[STATED GOAL] Count how many lines of the records contain the string "header", matching case exactly, and reply with only that number.

[DATA SHOWN]

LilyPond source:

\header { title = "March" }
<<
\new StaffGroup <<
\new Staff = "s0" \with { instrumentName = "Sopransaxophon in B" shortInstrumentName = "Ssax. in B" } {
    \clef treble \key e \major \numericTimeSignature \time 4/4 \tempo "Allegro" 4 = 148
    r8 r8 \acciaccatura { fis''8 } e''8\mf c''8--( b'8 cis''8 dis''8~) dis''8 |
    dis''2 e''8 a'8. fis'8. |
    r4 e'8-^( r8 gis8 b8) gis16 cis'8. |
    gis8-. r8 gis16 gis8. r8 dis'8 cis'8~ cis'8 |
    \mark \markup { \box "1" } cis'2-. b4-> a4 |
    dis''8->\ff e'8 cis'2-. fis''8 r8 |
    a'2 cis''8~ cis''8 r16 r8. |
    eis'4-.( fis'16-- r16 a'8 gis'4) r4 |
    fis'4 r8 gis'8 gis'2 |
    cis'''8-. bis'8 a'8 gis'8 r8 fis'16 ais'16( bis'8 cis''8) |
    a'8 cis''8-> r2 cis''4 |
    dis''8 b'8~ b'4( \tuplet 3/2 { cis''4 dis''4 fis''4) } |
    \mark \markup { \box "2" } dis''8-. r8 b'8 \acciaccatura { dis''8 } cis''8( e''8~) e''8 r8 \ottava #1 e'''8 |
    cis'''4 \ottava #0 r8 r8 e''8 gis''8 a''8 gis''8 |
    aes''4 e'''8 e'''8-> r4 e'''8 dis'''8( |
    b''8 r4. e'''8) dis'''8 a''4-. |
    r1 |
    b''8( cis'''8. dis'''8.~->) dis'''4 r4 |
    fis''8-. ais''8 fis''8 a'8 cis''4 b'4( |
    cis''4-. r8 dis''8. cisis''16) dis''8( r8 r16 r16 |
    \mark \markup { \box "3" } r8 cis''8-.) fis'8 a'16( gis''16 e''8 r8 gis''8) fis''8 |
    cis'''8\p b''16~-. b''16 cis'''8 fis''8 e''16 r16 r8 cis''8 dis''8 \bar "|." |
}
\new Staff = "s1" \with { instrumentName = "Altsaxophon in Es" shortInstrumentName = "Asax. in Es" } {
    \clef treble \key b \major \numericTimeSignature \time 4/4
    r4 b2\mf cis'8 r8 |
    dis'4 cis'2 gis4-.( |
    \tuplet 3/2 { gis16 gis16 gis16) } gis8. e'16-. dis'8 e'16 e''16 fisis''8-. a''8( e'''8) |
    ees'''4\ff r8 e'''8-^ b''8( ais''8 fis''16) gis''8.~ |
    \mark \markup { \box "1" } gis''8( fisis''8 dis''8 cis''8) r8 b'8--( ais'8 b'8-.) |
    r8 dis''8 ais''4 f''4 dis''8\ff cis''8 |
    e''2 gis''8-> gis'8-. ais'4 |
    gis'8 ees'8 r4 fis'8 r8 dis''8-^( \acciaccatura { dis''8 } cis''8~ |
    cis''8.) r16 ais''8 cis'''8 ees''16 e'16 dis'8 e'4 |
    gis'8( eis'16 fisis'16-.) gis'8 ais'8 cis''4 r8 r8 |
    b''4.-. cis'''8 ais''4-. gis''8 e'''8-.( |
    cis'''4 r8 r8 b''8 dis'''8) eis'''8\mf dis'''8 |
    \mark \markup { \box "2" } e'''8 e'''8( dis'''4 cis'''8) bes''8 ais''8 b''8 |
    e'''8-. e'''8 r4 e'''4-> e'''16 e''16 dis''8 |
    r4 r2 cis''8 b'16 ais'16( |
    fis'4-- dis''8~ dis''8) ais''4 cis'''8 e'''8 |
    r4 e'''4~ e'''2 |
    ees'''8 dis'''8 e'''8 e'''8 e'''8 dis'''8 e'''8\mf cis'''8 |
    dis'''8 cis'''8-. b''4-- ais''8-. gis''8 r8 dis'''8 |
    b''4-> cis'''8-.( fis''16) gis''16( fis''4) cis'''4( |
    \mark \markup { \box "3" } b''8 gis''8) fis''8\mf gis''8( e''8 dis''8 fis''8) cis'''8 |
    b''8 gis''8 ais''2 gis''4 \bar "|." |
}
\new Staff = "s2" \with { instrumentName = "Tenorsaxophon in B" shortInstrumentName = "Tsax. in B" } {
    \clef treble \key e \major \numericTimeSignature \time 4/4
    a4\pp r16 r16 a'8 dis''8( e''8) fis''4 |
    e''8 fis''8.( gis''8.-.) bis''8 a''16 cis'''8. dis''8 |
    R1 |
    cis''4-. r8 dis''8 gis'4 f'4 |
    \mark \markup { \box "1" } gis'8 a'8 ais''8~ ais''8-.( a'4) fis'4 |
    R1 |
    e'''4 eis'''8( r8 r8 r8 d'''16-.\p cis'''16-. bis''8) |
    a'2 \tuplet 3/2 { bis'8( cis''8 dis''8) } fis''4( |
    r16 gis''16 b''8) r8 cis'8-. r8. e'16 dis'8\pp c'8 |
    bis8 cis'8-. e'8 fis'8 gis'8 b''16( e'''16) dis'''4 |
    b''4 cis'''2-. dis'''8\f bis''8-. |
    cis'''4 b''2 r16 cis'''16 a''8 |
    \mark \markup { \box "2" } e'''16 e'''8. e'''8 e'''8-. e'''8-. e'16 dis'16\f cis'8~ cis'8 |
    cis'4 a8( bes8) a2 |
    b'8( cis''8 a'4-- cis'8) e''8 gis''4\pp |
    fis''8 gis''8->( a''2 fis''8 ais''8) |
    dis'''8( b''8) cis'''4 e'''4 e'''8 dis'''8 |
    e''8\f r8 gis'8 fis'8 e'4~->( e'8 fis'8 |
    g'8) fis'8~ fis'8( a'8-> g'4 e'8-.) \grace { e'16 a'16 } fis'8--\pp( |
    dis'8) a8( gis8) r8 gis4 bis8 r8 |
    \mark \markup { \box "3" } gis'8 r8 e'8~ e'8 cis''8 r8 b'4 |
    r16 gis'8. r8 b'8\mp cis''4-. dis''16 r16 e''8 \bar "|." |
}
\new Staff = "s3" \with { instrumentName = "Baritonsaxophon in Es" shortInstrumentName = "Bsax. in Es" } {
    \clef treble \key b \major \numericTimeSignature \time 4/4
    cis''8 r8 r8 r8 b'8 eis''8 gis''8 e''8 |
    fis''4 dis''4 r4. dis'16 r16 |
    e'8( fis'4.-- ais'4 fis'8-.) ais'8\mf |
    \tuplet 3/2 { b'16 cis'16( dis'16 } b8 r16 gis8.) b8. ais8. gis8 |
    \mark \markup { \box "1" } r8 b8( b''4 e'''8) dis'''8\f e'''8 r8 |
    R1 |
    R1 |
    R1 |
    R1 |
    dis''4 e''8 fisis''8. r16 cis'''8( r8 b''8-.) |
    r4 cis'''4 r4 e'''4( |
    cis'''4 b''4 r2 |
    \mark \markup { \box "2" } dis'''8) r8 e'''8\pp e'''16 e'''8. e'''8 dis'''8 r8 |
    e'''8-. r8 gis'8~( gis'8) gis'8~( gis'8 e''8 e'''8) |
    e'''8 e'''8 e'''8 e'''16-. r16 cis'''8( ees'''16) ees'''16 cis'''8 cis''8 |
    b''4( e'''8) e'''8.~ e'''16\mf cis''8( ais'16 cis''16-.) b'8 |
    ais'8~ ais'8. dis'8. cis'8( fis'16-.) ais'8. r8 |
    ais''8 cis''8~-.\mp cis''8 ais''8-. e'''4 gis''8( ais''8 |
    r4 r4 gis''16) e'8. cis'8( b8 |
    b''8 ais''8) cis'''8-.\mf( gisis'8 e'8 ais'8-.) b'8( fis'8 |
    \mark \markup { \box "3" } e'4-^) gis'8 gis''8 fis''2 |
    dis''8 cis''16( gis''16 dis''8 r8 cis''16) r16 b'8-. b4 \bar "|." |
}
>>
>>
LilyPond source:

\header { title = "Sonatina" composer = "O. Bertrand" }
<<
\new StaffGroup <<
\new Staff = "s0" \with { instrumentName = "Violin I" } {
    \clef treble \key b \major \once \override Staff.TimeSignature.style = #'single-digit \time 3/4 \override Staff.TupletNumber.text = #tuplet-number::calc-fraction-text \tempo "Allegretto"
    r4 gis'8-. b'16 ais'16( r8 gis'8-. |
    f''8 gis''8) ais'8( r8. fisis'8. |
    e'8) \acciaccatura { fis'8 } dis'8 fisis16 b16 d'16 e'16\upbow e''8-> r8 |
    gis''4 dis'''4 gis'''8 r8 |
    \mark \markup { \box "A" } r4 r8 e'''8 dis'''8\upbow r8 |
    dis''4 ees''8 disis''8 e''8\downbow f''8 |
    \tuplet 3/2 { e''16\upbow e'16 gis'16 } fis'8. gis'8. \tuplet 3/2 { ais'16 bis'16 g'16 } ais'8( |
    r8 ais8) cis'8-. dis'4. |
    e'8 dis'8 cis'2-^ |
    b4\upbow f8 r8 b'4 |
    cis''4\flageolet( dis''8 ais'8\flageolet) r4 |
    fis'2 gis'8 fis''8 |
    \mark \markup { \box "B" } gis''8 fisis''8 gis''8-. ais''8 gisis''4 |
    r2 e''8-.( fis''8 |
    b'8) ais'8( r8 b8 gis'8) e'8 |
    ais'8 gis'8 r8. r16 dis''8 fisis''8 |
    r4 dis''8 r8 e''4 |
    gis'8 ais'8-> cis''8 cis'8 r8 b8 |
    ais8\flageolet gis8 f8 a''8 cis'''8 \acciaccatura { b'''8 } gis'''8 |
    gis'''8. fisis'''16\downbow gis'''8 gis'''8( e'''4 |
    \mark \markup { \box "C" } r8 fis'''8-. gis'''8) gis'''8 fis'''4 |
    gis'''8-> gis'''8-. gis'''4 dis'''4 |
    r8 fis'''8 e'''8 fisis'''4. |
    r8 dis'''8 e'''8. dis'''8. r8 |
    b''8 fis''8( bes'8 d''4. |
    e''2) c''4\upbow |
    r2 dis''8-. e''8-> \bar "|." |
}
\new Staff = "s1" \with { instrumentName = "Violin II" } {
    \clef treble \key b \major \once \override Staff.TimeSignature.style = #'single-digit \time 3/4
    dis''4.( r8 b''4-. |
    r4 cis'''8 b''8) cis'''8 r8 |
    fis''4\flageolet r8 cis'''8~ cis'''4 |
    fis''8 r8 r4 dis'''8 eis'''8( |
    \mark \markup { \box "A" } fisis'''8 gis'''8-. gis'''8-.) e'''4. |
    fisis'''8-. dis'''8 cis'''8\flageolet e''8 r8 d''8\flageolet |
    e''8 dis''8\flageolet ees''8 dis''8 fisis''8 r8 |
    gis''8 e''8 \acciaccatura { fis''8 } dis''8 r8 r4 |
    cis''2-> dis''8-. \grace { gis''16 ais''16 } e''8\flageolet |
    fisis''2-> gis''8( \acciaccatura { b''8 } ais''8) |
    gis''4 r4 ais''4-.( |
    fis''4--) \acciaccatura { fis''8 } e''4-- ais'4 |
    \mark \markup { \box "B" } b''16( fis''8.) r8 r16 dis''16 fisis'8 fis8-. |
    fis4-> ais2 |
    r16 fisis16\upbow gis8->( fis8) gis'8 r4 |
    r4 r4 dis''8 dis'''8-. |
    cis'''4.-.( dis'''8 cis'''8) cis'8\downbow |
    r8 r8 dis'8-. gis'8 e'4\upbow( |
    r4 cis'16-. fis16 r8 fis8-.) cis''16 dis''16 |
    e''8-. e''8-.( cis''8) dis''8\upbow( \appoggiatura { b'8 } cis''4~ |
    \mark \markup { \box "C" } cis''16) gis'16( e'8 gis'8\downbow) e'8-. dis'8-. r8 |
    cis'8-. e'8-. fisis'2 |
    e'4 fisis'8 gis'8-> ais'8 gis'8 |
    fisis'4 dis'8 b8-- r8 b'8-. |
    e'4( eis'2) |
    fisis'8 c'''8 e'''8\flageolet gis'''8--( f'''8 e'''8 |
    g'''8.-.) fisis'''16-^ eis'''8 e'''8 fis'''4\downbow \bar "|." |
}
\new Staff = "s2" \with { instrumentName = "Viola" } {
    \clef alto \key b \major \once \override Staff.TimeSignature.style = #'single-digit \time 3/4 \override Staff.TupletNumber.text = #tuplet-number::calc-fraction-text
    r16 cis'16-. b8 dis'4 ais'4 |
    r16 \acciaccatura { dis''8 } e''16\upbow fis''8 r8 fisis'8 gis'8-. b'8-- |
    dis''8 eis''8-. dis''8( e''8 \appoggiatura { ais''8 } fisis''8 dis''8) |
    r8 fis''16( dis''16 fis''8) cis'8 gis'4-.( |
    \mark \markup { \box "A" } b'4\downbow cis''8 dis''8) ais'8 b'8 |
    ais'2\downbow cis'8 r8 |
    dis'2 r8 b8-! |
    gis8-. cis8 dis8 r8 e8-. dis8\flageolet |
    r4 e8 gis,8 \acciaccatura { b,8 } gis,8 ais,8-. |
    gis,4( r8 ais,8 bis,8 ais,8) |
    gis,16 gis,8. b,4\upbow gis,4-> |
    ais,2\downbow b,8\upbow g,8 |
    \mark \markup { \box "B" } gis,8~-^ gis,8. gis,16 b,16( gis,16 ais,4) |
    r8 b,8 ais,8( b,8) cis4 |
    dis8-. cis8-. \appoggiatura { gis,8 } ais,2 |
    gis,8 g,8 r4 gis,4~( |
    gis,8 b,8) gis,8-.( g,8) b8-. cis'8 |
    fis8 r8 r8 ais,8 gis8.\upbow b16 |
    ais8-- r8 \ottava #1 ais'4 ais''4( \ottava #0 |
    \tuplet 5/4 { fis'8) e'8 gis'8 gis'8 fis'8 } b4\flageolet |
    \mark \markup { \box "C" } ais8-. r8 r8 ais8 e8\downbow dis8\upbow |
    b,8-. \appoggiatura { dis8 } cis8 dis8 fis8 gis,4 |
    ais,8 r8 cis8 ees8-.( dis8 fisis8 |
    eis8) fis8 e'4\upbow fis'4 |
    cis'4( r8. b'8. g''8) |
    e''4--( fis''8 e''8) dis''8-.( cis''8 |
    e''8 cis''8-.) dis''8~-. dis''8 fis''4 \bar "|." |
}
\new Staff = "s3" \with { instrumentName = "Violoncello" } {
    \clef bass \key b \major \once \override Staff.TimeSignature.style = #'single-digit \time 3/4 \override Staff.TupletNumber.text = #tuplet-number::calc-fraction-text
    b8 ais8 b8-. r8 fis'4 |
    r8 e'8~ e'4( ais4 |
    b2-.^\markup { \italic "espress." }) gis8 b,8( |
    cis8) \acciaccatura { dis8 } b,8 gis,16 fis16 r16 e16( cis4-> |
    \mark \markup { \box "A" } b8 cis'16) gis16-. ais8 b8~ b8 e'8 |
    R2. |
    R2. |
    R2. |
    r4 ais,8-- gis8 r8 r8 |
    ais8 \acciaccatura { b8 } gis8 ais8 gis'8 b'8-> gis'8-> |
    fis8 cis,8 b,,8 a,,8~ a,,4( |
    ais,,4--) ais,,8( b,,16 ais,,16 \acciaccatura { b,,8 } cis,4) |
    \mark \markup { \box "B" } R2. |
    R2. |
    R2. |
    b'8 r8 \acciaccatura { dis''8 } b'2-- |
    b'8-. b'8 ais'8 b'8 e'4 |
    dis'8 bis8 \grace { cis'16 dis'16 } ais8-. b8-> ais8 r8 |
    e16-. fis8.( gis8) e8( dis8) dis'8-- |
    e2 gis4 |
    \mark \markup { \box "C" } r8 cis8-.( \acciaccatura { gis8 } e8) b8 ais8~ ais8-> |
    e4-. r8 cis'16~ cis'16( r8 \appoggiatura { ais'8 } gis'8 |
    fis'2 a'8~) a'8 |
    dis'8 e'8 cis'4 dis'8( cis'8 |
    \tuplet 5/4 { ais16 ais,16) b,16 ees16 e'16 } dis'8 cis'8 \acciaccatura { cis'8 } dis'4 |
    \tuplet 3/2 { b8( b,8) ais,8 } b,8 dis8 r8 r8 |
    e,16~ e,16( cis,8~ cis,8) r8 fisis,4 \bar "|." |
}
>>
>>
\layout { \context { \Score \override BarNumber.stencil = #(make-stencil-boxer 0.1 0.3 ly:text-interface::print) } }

[EXERCISE ANSWER] 2